[Before-and-after change records]
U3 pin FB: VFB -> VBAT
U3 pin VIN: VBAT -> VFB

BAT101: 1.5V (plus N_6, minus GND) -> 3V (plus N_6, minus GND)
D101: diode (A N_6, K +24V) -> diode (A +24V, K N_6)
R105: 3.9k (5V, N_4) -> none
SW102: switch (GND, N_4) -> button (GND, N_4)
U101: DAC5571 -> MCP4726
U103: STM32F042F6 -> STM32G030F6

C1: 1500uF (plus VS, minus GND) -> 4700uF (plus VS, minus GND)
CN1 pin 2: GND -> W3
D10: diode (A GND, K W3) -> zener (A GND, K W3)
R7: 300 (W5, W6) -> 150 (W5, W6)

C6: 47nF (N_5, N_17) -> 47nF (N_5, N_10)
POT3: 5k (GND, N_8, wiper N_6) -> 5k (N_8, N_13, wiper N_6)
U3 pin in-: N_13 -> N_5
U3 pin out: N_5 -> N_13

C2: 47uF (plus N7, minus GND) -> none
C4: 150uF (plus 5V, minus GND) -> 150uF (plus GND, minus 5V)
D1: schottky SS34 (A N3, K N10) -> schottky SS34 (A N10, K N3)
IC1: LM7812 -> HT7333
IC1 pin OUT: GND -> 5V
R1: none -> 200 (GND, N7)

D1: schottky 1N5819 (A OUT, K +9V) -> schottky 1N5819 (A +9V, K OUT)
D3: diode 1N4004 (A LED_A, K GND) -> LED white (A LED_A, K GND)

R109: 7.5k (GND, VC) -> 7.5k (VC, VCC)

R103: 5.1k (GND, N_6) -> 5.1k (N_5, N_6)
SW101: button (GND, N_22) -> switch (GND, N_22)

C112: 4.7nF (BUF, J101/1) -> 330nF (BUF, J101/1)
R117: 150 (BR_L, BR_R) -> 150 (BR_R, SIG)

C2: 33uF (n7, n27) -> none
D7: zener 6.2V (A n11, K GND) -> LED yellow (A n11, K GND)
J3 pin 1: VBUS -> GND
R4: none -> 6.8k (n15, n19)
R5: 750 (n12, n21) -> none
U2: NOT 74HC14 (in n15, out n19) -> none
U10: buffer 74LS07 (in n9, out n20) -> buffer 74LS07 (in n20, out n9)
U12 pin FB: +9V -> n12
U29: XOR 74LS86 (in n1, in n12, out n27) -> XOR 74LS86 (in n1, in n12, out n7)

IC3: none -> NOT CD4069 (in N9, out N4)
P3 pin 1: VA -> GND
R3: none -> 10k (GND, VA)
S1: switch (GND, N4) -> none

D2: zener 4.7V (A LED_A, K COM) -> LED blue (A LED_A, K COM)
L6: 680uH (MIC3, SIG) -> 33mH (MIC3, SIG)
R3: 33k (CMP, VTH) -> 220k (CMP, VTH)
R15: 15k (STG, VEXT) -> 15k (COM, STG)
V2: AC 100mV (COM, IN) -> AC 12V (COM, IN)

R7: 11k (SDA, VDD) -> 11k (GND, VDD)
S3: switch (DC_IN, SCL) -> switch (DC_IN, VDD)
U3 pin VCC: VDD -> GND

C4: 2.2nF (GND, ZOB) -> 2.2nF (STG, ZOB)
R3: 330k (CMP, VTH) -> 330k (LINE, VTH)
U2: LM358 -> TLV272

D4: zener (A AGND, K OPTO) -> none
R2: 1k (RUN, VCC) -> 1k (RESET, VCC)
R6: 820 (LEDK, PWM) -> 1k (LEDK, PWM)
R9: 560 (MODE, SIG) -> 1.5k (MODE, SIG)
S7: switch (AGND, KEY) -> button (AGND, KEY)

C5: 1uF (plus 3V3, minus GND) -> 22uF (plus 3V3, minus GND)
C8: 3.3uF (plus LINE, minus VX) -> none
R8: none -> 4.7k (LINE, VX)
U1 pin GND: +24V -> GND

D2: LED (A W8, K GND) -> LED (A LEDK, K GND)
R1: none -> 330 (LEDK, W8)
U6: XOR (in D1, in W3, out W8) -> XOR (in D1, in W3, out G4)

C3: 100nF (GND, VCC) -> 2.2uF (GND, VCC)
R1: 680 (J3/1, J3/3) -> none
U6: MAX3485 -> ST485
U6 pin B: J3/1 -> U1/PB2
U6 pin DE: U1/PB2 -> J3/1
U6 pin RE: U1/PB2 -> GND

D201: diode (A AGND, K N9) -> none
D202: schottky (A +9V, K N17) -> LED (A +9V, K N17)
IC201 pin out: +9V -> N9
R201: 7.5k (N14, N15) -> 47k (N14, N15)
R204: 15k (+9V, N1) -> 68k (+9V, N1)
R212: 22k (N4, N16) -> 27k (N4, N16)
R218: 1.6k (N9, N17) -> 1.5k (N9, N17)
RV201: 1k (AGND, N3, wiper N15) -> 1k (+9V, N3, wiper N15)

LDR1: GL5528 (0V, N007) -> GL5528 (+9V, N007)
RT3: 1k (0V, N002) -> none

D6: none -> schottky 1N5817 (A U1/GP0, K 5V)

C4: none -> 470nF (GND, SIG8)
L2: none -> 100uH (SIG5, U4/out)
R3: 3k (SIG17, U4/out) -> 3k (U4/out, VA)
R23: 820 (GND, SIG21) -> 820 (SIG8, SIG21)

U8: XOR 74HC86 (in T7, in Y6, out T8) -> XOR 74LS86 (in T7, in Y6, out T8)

▶ WORK TASK:
Write out only the lines that run from the line containing "SW101: button (GND, N_22)" through the line containing "R3: 33k (CMP, VTH) -> 220k (CMP, VTH)", both included, exactly as they appear above.

▶ FINAL ANSWER:
SW101: button (GND, N_22) -> switch (GND, N_22)

C112: 4.7nF (BUF, J101/1) -> 330nF (BUF, J101/1)
R117: 150 (BR_L, BR_R) -> 150 (BR_R, SIG)

C2: 33uF (n7, n27) -> none
D7: zener 6.2V (A n11, K GND) -> LED yellow (A n11, K GND)
J3 pin 1: VBUS -> GND
R4: none -> 6.8k (n15, n19)
R5: 750 (n12, n21) -> none
U2: NOT 74HC14 (in n15, out n19) -> none
U10: buffer 74LS07 (in n9, out n20) -> buffer 74LS07 (in n20, out n9)
U12 pin FB: +9V -> n12
U29: XOR 74LS86 (in n1, in n12, out n27) -> XOR 74LS86 (in n1, in n12, out n7)

IC3: none -> NOT CD4069 (in N9, out N4)
P3 pin 1: VA -> GND
R3: none -> 10k (GND, VA)
S1: switch (GND, N4) -> none

D2: zener 4.7V (A LED_A, K COM) -> LED blue (A LED_A, K COM)
L6: 680uH (MIC3, SIG) -> 33mH (MIC3, SIG)
R3: 33k (CMP, VTH) -> 220k (CMP, VTH)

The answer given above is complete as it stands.